EXERCISE BRIEF:
Take the data that follows and return it exactly.

[DATASET CONTENT — start]

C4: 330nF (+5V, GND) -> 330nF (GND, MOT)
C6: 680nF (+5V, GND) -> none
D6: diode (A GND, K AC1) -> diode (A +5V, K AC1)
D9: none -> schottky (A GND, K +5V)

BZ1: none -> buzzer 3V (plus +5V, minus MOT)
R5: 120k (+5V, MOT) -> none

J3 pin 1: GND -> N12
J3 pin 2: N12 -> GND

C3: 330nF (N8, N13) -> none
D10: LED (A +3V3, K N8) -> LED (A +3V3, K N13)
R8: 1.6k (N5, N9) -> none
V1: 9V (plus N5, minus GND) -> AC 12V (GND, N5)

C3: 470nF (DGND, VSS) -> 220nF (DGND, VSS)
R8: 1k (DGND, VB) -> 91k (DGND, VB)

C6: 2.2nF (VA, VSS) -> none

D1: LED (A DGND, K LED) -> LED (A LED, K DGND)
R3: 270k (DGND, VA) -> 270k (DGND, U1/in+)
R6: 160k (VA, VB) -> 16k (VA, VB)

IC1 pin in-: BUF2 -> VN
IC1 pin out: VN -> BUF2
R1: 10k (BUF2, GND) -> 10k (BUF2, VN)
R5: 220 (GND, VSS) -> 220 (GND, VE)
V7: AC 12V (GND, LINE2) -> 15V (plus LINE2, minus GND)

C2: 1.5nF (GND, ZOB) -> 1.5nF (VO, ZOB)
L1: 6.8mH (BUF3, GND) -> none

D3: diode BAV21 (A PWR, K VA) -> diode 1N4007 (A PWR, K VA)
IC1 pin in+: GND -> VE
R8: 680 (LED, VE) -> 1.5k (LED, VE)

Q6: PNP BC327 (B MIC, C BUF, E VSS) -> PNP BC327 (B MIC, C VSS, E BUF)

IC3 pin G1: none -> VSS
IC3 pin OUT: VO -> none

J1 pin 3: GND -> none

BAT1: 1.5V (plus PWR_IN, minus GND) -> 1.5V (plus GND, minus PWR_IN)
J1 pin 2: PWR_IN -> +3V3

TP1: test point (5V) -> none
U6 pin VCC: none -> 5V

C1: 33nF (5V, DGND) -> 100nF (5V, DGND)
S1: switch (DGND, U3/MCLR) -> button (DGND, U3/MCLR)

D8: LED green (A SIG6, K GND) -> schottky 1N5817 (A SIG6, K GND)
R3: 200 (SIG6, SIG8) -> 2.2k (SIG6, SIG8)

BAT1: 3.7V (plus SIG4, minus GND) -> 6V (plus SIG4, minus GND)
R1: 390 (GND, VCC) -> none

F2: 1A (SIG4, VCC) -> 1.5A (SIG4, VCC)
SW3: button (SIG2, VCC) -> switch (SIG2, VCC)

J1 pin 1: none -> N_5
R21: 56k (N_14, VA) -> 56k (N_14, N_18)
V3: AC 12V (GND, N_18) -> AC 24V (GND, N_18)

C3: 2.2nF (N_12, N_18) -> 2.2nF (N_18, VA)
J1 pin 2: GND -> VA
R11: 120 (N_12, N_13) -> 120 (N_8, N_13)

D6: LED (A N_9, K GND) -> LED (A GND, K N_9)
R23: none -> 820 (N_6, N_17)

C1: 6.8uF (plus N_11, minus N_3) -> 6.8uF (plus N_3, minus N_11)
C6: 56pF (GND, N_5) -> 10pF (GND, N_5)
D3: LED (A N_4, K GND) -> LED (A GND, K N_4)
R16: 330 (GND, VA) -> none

[DATASET CONTENT — finish]

PROBLEM SOLUTION:
C4: 330nF (+5V, GND) -> 330nF (GND, MOT)
C6: 680nF (+5V, GND) -> none
D6: diode (A GND, K AC1) -> diode (A +5V, K AC1)
D9: none -> schottky (A GND, K +5V)

BZ1: none -> buzzer 3V (plus +5V, minus MOT)
R5: 120k (+5V, MOT) -> none

J3 pin 1: GND -> N12
J3 pin 2: N12 -> GND

C3: 330nF (N8, N13) -> none
D10: LED (A +3V3, K N8) -> LED (A +3V3, K N13)
R8: 1.6k (N5, N9) -> none
V1: 9V (plus N5, minus GND) -> AC 12V (GND, N5)

C3: 470nF (DGND, VSS) -> 220nF (DGND, VSS)
R8: 1k (DGND, VB) -> 91k (DGND, VB)

C6: 2.2nF (VA, VSS) -> none

D1: LED (A DGND, K LED) -> LED (A LED, K DGND)
R3: 270k (DGND, VA) -> 270k (DGND, U1/in+)
R6: 160k (VA, VB) -> 16k (VA, VB)

IC1 pin in-: BUF2 -> VN
IC1 pin out: VN -> BUF2
R1: 10k (BUF2, GND) -> 10k (BUF2, VN)
R5: 220 (GND, VSS) -> 220 (GND, VE)
V7: AC 12V (GND, LINE2) -> 15V (plus LINE2, minus GND)

C2: 1.5nF (GND, ZOB) -> 1.5nF (VO, ZOB)
L1: 6.8mH (BUF3, GND) -> none

D3: diode BAV21 (A PWR, K VA) -> diode 1N4007 (A PWR, K VA)
IC1 pin in+: GND -> VE
R8: 680 (LED, VE) -> 1.5k (LED, VE)

Q6: PNP BC327 (B MIC, C BUF, E VSS) -> PNP BC327 (B MIC, C VSS, E BUF)

IC3 pin G1: none -> VSS
IC3 pin OUT: VO -> none

J1 pin 3: GND -> none

BAT1: 1.5V (plus PWR_IN, minus GND) -> 1.5V (plus GND, minus PWR_IN)
J1 pin 2: PWR_IN -> +3V3

TP1: test point (5V) -> none
U6 pin VCC: none -> 5V

C1: 33nF (5V, DGND) -> 100nF (5V, DGND)
S1: switch (DGND, U3/MCLR) -> button (DGND, U3/MCLR)

D8: LED green (A SIG6, K GND) -> schottky 1N5817 (A SIG6, K GND)
R3: 200 (SIG6, SIG8) -> 2.2k (SIG6, SIG8)

BAT1: 3.7V (plus SIG4, minus GND) -> 6V (plus SIG4, minus GND)
R1: 390 (GND, VCC) -> none

F2: 1A (SIG4, VCC) -> 1.5A (SIG4, VCC)
SW3: button (SIG2, VCC) -> switch (SIG2, VCC)

J1 pin 1: none -> N_5
R21: 56k (N_14, VA) -> 56k (N_14, N_18)
V3: AC 12V (GND, N_18) -> AC 24V (GND, N_18)

C3: 2.2nF (N_12, N_18) -> 2.2nF (N_18, VA)
J1 pin 2: GND -> VA
R11: 120 (N_12, N_13) -> 120 (N_8, N_13)

D6: LED (A N_9, K GND) -> LED (A GND, K N_9)
R23: none -> 820 (N_6, N_17)

C1: 6.8uF (plus N_11, minus N_3) -> 6.8uF (plus N_3, minus N_11)
C6: 56pF (GND, N_5) -> 10pF (GND, N_5)
D3: LED (A N_4, K GND) -> LED (A GND, K N_4)
R16: 330 (GND, VA) -> none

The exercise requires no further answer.